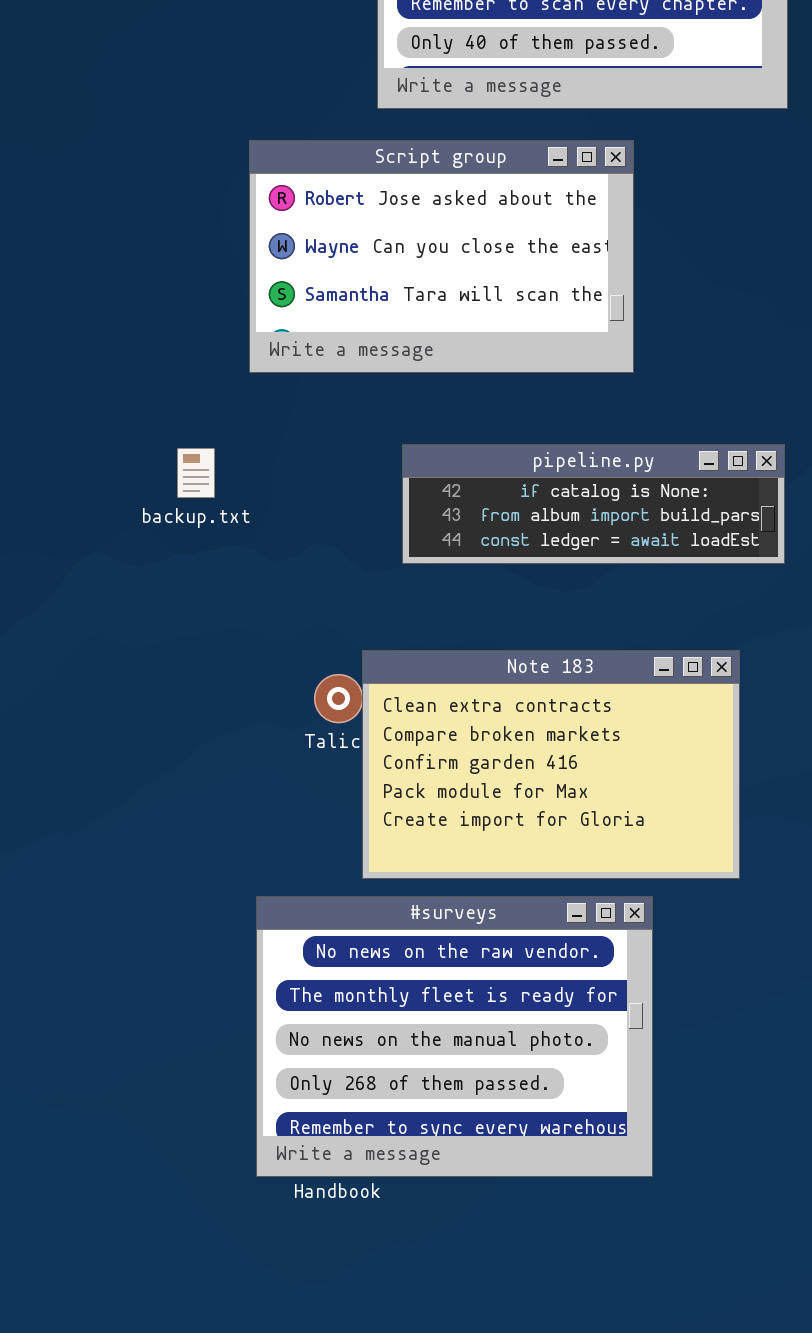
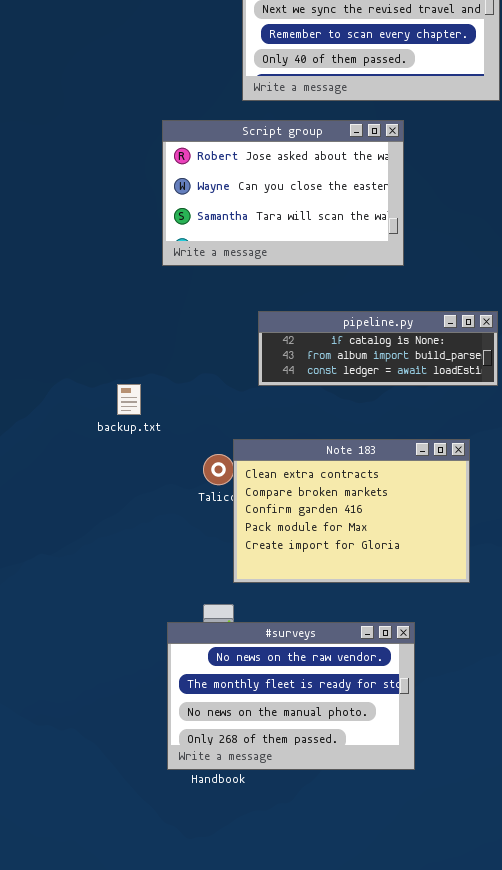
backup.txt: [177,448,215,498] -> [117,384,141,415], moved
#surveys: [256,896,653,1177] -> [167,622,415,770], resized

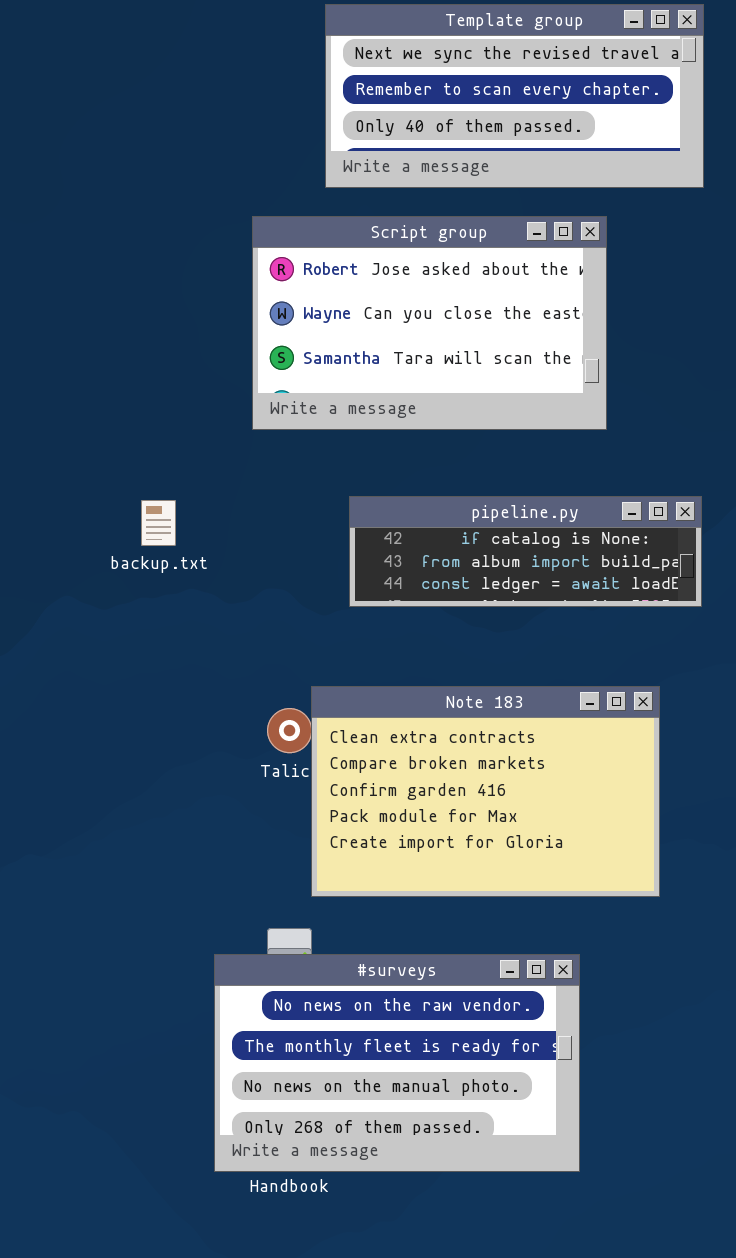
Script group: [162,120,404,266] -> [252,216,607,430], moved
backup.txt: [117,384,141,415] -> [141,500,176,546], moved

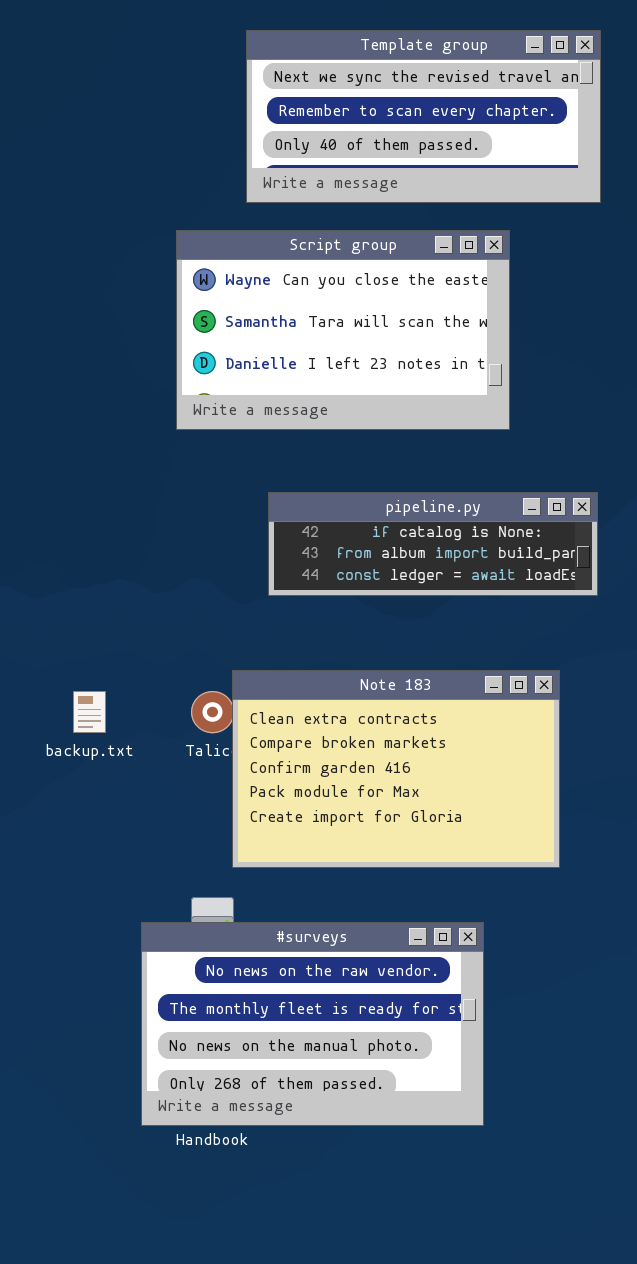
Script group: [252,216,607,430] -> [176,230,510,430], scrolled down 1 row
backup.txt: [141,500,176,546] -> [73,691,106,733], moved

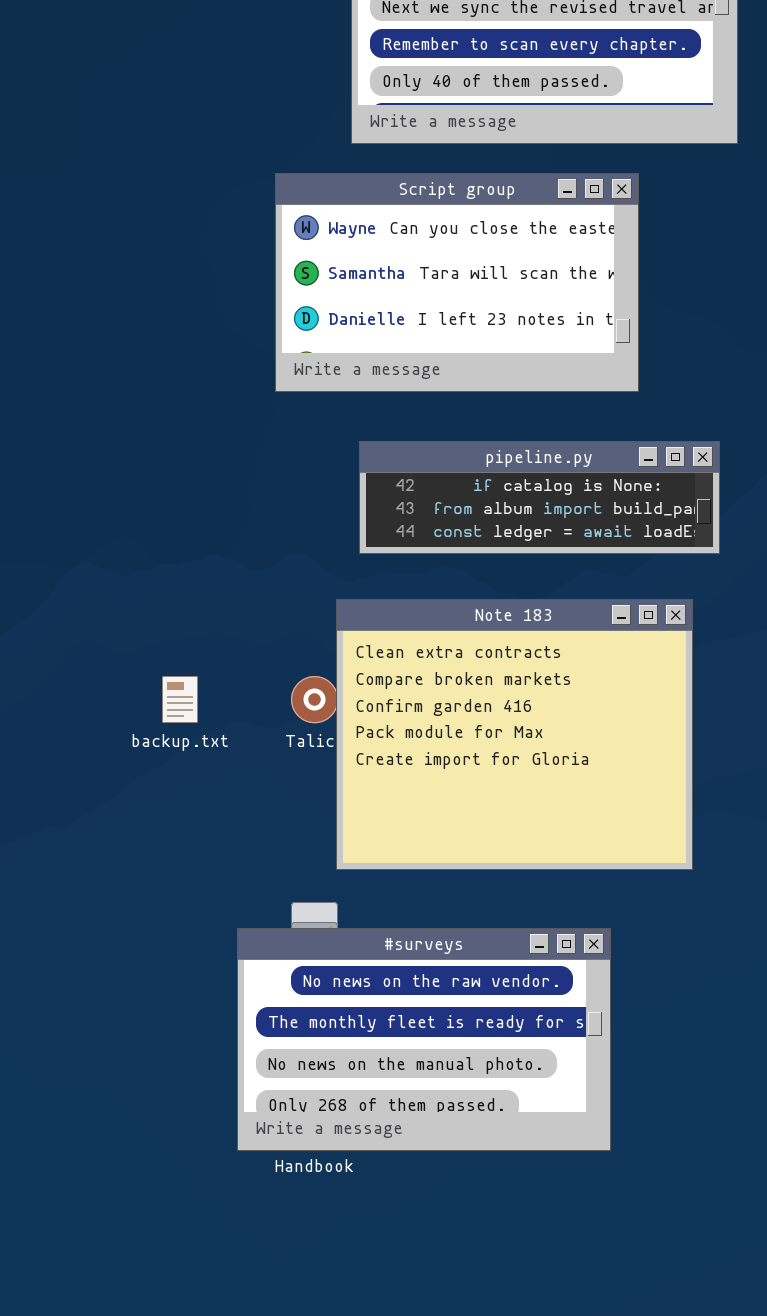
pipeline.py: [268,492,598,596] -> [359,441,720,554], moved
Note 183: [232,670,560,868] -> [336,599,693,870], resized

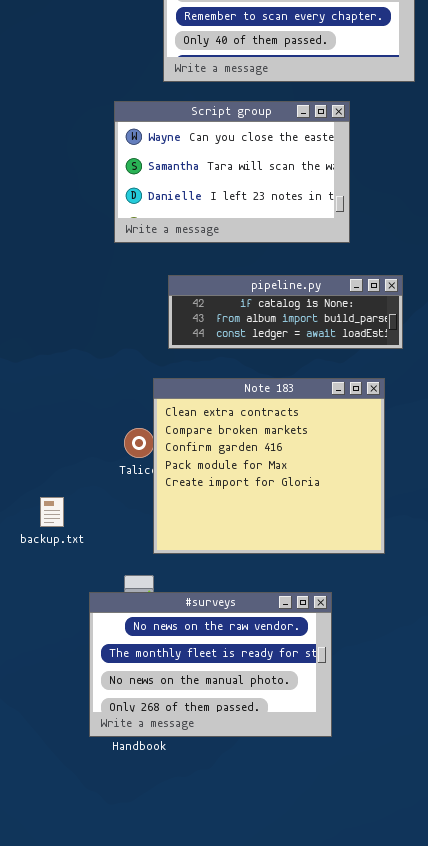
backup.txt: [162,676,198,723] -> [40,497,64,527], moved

Activity >> Report all lines above with "backup".

Task result >>
backup.txt: [177,448,215,498] -> [117,384,141,415], moved
backup.txt: [117,384,141,415] -> [141,500,176,546], moved
backup.txt: [141,500,176,546] -> [73,691,106,733], moved
backup.txt: [162,676,198,723] -> [40,497,64,527], moved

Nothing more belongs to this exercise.